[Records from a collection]
━━━━

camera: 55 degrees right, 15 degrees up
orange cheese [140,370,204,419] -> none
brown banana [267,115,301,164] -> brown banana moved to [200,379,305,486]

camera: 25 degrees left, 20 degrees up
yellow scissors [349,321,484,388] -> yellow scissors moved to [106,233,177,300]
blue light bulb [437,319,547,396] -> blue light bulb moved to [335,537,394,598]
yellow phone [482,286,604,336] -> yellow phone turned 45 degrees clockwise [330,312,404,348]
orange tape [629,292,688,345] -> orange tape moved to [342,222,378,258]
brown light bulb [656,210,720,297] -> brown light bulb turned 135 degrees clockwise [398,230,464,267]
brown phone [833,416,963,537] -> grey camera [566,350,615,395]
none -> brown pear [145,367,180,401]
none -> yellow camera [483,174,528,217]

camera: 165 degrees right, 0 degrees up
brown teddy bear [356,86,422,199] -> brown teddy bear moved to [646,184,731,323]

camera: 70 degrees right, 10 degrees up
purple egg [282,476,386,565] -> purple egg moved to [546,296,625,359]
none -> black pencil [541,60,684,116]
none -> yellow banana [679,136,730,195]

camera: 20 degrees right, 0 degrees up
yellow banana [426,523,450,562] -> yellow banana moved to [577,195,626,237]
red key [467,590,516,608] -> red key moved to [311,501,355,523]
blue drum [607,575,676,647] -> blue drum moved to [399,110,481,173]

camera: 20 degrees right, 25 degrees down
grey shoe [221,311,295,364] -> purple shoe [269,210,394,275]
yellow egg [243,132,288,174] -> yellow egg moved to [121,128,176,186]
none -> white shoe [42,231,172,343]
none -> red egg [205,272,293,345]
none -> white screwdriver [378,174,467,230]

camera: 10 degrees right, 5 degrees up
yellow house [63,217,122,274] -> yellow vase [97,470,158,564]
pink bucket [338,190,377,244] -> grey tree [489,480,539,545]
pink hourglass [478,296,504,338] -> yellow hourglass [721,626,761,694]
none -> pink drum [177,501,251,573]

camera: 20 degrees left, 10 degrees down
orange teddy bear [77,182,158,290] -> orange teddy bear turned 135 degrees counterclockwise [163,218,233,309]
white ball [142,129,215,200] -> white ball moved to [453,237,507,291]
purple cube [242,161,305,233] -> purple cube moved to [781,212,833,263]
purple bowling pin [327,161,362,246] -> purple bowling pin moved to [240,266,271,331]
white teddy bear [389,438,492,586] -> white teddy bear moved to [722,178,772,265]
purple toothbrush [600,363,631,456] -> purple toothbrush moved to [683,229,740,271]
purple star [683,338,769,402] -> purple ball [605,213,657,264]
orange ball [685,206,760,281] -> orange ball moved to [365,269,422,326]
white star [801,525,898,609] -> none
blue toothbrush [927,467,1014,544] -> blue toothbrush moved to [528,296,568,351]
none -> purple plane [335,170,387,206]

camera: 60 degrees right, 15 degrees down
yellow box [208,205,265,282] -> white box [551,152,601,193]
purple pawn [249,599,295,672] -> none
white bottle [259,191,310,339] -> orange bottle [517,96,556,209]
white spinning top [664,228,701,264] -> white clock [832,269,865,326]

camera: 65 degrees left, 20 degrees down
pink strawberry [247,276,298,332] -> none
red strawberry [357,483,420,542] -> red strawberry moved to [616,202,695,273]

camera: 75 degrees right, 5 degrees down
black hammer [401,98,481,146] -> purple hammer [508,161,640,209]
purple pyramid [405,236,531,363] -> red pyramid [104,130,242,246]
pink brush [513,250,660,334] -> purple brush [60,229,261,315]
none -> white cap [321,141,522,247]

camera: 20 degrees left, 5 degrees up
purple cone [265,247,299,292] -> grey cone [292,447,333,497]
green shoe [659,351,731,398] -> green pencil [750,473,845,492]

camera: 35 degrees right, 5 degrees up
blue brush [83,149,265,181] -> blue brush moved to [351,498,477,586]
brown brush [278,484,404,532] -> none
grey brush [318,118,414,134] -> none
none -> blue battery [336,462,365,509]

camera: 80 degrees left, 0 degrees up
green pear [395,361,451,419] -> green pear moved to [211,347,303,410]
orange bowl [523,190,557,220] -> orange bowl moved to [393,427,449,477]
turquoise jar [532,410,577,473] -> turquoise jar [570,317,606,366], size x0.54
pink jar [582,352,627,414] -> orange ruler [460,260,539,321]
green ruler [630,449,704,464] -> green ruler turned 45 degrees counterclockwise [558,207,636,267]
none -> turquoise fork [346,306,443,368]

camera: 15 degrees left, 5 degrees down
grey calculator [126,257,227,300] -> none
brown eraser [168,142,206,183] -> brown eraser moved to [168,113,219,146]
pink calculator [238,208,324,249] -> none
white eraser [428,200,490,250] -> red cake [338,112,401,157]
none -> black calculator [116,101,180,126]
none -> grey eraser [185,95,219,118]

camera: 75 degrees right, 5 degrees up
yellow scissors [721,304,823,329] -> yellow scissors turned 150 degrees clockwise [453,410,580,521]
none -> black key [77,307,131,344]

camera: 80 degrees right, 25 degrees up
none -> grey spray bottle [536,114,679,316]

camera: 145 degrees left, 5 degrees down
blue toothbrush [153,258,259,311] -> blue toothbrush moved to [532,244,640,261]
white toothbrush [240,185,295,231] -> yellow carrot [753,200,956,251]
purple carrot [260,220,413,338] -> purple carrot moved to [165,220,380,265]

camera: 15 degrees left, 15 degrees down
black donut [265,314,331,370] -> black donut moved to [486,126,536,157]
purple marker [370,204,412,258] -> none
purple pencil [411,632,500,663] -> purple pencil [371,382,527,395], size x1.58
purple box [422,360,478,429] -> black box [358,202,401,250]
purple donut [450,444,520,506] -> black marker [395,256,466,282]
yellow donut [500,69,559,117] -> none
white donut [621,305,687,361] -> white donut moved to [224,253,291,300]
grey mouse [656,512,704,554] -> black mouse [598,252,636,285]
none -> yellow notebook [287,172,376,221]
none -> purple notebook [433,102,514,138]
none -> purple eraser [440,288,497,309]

━━━━

▶ [Request]: There is a line with "grey shoe [221,311,295,364]" and a line with "white ball [142,129,215,200]" above. Copy exactly those two lines and all lines between them, with nothing else.

▶ [Answer below]:
grey shoe [221,311,295,364] -> purple shoe [269,210,394,275]
yellow egg [243,132,288,174] -> yellow egg moved to [121,128,176,186]
none -> white shoe [42,231,172,343]
none -> red egg [205,272,293,345]
none -> white screwdriver [378,174,467,230]

camera: 10 degrees right, 5 degrees up
yellow house [63,217,122,274] -> yellow vase [97,470,158,564]
pink bucket [338,190,377,244] -> grey tree [489,480,539,545]
pink hourglass [478,296,504,338] -> yellow hourglass [721,626,761,694]
none -> pink drum [177,501,251,573]

camera: 20 degrees left, 10 degrees down
orange teddy bear [77,182,158,290] -> orange teddy bear turned 135 degrees counterclockwise [163,218,233,309]
white ball [142,129,215,200] -> white ball moved to [453,237,507,291]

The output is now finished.